(WHAT THE TASK ASKS):
What should come back is the data below, word for word, minus any picture.

[Object state change records]
§ §

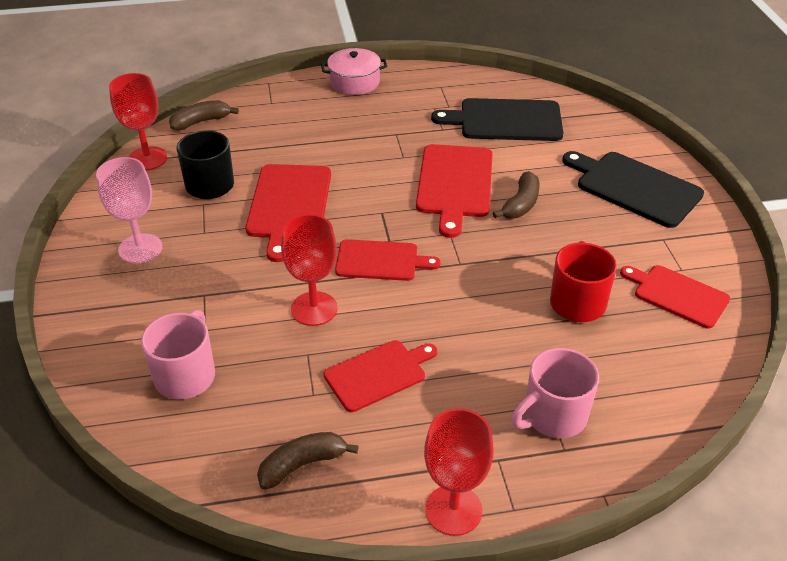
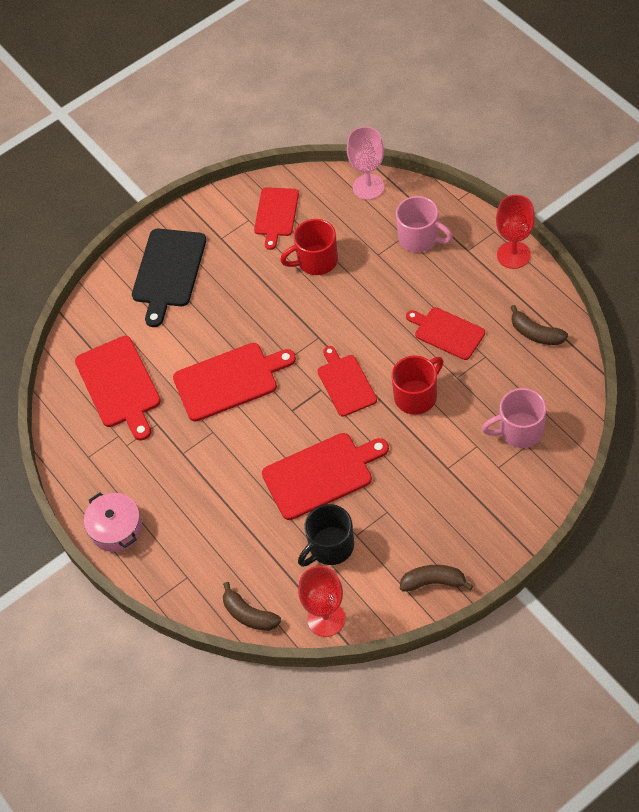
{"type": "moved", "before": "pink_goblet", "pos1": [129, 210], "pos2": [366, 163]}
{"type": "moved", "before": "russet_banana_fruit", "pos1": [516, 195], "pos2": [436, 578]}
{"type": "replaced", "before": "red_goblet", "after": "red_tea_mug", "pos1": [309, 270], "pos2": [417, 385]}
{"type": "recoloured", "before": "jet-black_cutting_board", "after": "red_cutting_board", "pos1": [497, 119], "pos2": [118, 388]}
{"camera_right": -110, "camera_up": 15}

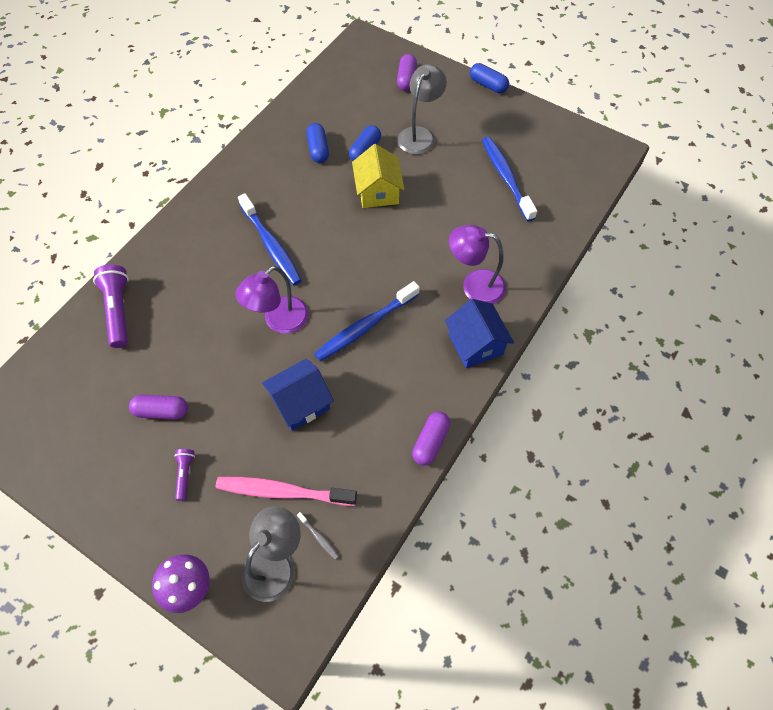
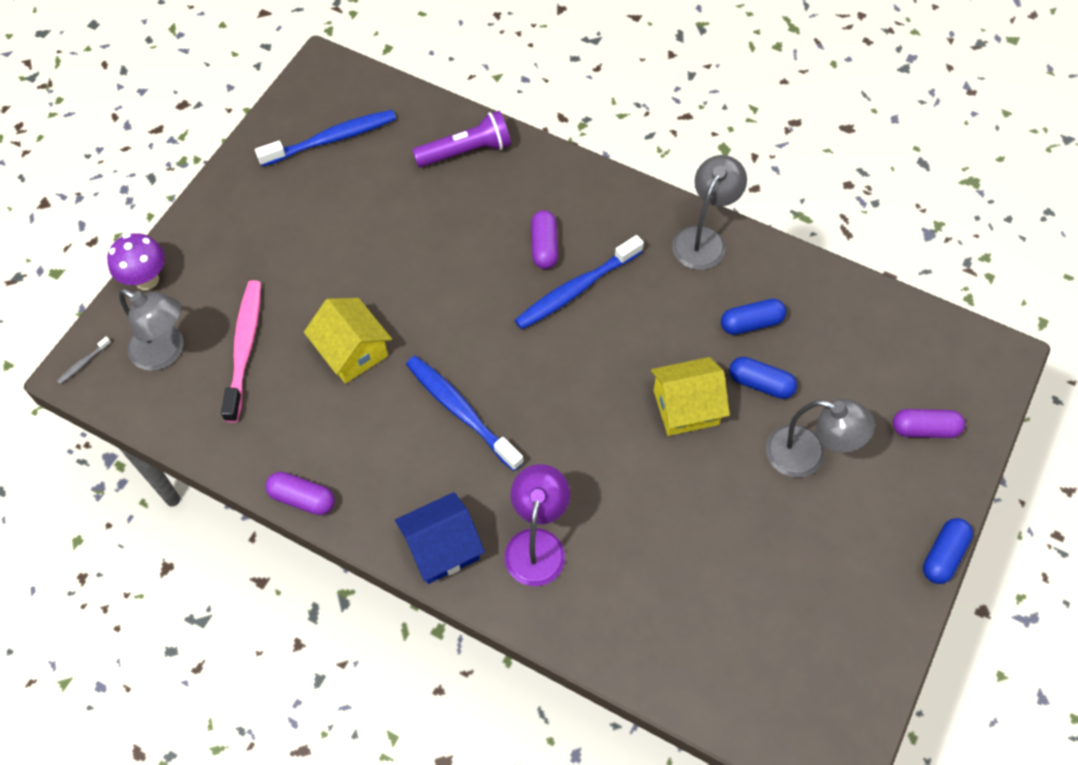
{"type": "removed", "before": "violet_torch", "pos1": [184, 475]}
{"type": "removed", "before": "violet_lamp", "pos1": [272, 300]}
{"type": "added", "after": "gray_lamp", "pos2": [709, 212]}
{"type": "moved", "before": "violet_pill_shape", "pos1": [158, 407], "pos2": [544, 239]}
{"type": "moved", "before": "gray_toothbrush", "pos1": [318, 536], "pos2": [84, 360]}
{"type": "moved", "before": "royal_blue_toothbrush", "pos1": [509, 179], "pos2": [325, 138]}
{"type": "recoloured", "before": "royal_blue_cottage", "after": "yellow_cottage", "pos1": [298, 395], "pos2": [348, 341]}
{"camera_right": 85, "camera_up": 0}

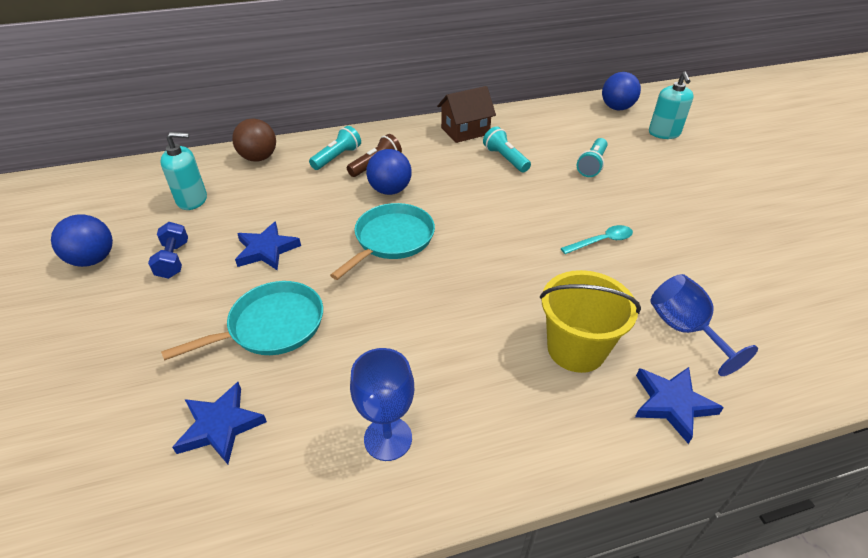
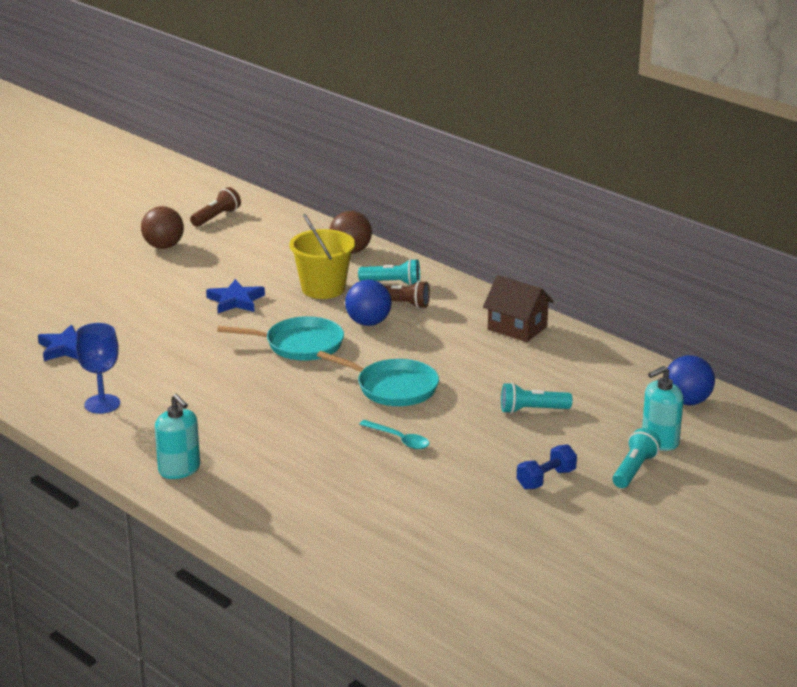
{"type": "removed", "before": "royal_blue_star", "pos1": [679, 405]}
{"type": "removed", "before": "royal_blue_goblet", "pos1": [704, 325]}
{"type": "added", "after": "russet_torch", "pos2": [215, 207]}
{"type": "moved", "before": "royal_blue_free_weight", "pos1": [168, 250], "pos2": [547, 467]}
{"type": "moved", "before": "teal_pump_bottle", "pos1": [183, 171], "pos2": [177, 436]}
{"type": "moved", "before": "teal_skillet", "pos1": [242, 321], "pos2": [378, 378]}
{"type": "moved", "before": "teal_torch", "pos1": [507, 149], "pos2": [637, 458]}
{"type": "moved", "before": "yellow_bucket", "pos1": [590, 321], "pos2": [322, 256]}
{"type": "recoloured", "before": "royal_blue_sphere", "after": "russet_sphere", "pos1": [82, 240], "pos2": [162, 227]}
{"camera_right": 60, "camera_up": -15}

§ §

(EXERCISE RESULT):
{"type": "moved", "before": "pink_goblet", "pos1": [129, 210], "pos2": [366, 163]}
{"type": "moved", "before": "russet_banana_fruit", "pos1": [516, 195], "pos2": [436, 578]}
{"type": "replaced", "before": "red_goblet", "after": "red_tea_mug", "pos1": [309, 270], "pos2": [417, 385]}
{"type": "recoloured", "before": "jet-black_cutting_board", "after": "red_cutting_board", "pos1": [497, 119], "pos2": [118, 388]}
{"camera_right": -110, "camera_up": 15}

{"type": "removed", "before": "violet_torch", "pos1": [184, 475]}
{"type": "removed", "before": "violet_lamp", "pos1": [272, 300]}
{"type": "added", "after": "gray_lamp", "pos2": [709, 212]}
{"type": "moved", "before": "violet_pill_shape", "pos1": [158, 407], "pos2": [544, 239]}
{"type": "moved", "before": "gray_toothbrush", "pos1": [318, 536], "pos2": [84, 360]}
{"type": "moved", "before": "royal_blue_toothbrush", "pos1": [509, 179], "pos2": [325, 138]}
{"type": "recoloured", "before": "royal_blue_cottage", "after": "yellow_cottage", "pos1": [298, 395], "pos2": [348, 341]}
{"camera_right": 85, "camera_up": 0}

{"type": "removed", "before": "royal_blue_star", "pos1": [679, 405]}
{"type": "removed", "before": "royal_blue_goblet", "pos1": [704, 325]}
{"type": "added", "after": "russet_torch", "pos2": [215, 207]}
{"type": "moved", "before": "royal_blue_free_weight", "pos1": [168, 250], "pos2": [547, 467]}
{"type": "moved", "before": "teal_pump_bottle", "pos1": [183, 171], "pos2": [177, 436]}
{"type": "moved", "before": "teal_skillet", "pos1": [242, 321], "pos2": [378, 378]}
{"type": "moved", "before": "teal_torch", "pos1": [507, 149], "pos2": [637, 458]}
{"type": "moved", "before": "yellow_bucket", "pos1": [590, 321], "pos2": [322, 256]}
{"type": "recoloured", "before": "royal_blue_sphere", "after": "russet_sphere", "pos1": [82, 240], "pos2": [162, 227]}
{"camera_right": 60, "camera_up": -15}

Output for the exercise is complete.